Exercise aim: Pull every line holding the string "diode" from the records below.

• • •

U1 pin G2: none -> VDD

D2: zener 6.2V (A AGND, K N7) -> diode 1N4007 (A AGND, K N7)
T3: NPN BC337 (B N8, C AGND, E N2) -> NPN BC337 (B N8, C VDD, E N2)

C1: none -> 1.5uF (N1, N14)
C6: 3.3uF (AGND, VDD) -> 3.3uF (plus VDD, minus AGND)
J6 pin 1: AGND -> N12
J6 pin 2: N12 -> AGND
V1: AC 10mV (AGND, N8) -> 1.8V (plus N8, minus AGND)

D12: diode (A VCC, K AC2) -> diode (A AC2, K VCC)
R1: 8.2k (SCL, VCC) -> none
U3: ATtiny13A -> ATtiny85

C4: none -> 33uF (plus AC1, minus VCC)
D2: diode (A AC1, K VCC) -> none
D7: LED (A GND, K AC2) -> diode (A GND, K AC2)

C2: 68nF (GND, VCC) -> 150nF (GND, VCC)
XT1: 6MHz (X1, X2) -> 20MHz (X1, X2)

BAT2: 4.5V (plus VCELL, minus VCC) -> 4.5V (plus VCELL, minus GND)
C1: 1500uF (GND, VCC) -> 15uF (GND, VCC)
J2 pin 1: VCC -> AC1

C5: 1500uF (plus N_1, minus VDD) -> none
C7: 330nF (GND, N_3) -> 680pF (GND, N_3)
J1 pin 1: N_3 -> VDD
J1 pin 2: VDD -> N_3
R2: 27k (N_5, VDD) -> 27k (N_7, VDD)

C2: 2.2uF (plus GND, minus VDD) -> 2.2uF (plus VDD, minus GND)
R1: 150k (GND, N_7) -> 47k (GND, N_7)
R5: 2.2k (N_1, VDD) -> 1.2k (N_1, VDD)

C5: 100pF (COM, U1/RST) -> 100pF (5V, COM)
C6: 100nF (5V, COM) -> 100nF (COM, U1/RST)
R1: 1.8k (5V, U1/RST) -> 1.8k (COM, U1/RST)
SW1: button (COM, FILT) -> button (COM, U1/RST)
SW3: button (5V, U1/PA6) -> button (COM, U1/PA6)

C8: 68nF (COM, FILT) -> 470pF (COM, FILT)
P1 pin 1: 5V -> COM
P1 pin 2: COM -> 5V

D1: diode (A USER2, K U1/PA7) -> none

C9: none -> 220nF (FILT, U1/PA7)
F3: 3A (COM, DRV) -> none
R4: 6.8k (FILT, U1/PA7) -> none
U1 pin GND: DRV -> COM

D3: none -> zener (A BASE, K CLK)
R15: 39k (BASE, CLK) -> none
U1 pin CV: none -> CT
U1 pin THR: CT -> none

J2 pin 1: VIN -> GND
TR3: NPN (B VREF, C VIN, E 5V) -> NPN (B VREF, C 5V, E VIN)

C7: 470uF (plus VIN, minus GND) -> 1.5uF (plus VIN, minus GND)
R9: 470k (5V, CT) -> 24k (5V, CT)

• • •

Result:
D2: zener 6.2V (A AGND, K N7) -> diode 1N4007 (A AGND, K N7)
D12: diode (A VCC, K AC2) -> diode (A AC2, K VCC)
D2: diode (A AC1, K VCC) -> none
D7: LED (A GND, K AC2) -> diode (A GND, K AC2)
D1: diode (A USER2, K U1/PA7) -> none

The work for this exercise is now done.